> Aim of the task: Count the lines in the records below that contain the word "light". Reply with the number alone.

> Supplied entries:
☆ ☆ ☆
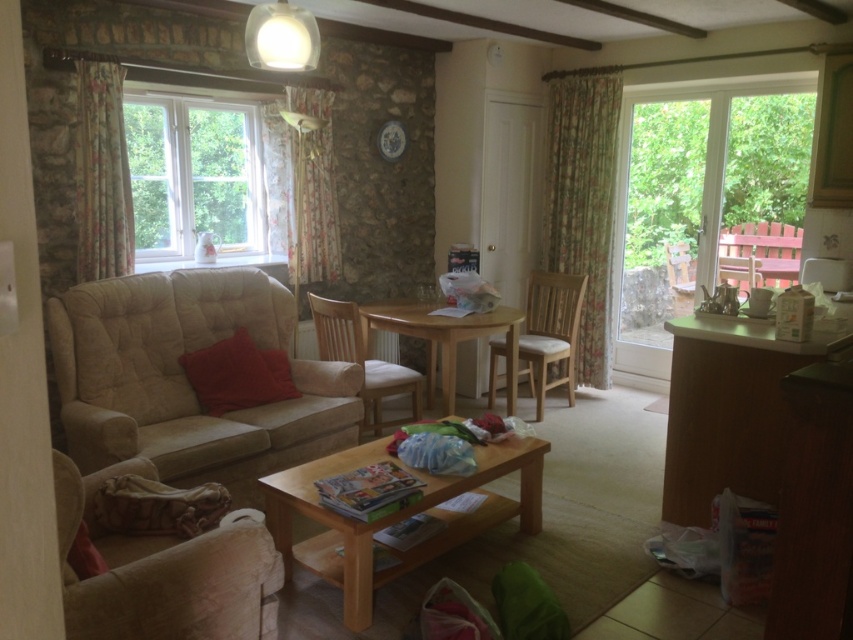
Question: Which object appears farthest from the camera in this image?

Choices:
 (A) floral fabric curtain at right
 (B) beige fabric couch at left
 (C) light wood table at center

Answer: (A)

Question: Is floral fabric curtain at right thinner than light wood table at center?

Choices:
 (A) yes
 (B) no

Answer: (A)

Question: Is light brown wood chair at center bigger than wooden chair at right?

Choices:
 (A) yes
 (B) no

Answer: (A)

Question: Based on their relative distances, which object is farther from the floral fabric curtain at upper left?

Choices:
 (A) light brown fabric armchair at center
 (B) wooden table at center
 (C) beige fabric armchair at lower left

Answer: (C)

Question: Estimate the real-world distances between objects in this image. Which object is closer to the floral fabric curtain at right?

Choices:
 (A) light wood table at center
 (B) clear glass window at left

Answer: (A)

Question: Does beige fabric couch at left have a larger size compared to wooden chair at right?

Choices:
 (A) yes
 (B) no

Answer: (A)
☆ ☆ ☆
> Full solution: 5